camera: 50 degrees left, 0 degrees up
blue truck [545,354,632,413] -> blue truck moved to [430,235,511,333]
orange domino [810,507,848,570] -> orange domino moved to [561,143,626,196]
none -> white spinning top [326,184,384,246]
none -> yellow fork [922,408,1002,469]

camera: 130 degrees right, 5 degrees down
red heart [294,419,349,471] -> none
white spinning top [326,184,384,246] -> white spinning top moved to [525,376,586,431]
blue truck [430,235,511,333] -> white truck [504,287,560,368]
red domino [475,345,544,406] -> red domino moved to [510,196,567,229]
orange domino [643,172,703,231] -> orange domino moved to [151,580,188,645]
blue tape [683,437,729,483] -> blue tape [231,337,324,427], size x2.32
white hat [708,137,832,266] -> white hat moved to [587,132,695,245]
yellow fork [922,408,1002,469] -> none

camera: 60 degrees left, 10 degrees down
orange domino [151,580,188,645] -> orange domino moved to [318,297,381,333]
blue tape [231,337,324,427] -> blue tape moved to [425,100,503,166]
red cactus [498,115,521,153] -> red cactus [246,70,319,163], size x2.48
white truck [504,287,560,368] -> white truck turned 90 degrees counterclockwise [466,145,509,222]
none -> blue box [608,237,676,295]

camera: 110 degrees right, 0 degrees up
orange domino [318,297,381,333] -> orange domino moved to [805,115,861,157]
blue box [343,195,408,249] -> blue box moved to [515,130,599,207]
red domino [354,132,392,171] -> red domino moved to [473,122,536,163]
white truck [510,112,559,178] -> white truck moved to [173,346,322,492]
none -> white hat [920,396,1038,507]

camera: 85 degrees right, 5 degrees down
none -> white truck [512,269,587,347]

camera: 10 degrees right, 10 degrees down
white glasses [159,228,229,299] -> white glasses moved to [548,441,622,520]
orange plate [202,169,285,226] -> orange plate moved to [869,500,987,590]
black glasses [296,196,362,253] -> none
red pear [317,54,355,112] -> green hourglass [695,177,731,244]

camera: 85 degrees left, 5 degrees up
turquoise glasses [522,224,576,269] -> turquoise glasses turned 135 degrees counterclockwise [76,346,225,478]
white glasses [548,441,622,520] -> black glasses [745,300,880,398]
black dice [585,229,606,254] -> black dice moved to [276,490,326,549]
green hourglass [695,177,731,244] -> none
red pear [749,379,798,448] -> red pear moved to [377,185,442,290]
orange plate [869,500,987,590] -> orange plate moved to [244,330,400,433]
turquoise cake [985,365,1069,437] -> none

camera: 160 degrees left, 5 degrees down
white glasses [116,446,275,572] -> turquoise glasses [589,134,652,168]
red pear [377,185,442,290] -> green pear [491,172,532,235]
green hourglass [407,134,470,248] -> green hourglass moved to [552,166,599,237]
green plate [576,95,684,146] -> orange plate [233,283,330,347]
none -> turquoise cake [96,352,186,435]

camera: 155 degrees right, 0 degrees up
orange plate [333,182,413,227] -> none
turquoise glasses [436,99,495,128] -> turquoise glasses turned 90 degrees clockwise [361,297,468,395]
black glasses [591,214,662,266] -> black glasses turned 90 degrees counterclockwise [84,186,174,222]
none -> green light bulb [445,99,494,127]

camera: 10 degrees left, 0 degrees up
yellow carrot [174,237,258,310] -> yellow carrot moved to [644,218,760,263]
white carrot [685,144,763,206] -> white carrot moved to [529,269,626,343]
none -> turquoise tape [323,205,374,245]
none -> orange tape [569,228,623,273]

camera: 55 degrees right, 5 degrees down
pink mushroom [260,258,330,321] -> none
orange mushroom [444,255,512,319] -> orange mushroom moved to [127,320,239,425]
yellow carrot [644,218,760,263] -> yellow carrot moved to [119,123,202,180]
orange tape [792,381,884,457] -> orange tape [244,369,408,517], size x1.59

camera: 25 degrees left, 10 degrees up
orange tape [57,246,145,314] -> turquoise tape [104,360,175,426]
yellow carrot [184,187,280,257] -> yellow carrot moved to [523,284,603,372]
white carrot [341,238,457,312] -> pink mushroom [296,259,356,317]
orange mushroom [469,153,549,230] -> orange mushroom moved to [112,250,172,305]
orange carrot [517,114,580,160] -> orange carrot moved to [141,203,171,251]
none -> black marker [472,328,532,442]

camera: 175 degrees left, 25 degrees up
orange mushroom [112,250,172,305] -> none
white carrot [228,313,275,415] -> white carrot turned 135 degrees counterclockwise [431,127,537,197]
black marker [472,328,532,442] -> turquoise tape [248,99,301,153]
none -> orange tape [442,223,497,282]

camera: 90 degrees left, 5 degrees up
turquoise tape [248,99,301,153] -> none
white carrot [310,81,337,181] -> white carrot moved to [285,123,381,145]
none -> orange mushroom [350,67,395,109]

__________________________________________________

Only the lines from the start of the listing through the line with "camera: 60 degrees left, 10 degrees down" should be repeated, each exactly as it stands.

> **OUTPUT FOR THIS EXERCISE**
camera: 50 degrees left, 0 degrees up
blue truck [545,354,632,413] -> blue truck moved to [430,235,511,333]
orange domino [810,507,848,570] -> orange domino moved to [561,143,626,196]
none -> white spinning top [326,184,384,246]
none -> yellow fork [922,408,1002,469]

camera: 130 degrees right, 5 degrees down
red heart [294,419,349,471] -> none
white spinning top [326,184,384,246] -> white spinning top moved to [525,376,586,431]
blue truck [430,235,511,333] -> white truck [504,287,560,368]
red domino [475,345,544,406] -> red domino moved to [510,196,567,229]
orange domino [643,172,703,231] -> orange domino moved to [151,580,188,645]
blue tape [683,437,729,483] -> blue tape [231,337,324,427], size x2.32
white hat [708,137,832,266] -> white hat moved to [587,132,695,245]
yellow fork [922,408,1002,469] -> none

camera: 60 degrees left, 10 degrees down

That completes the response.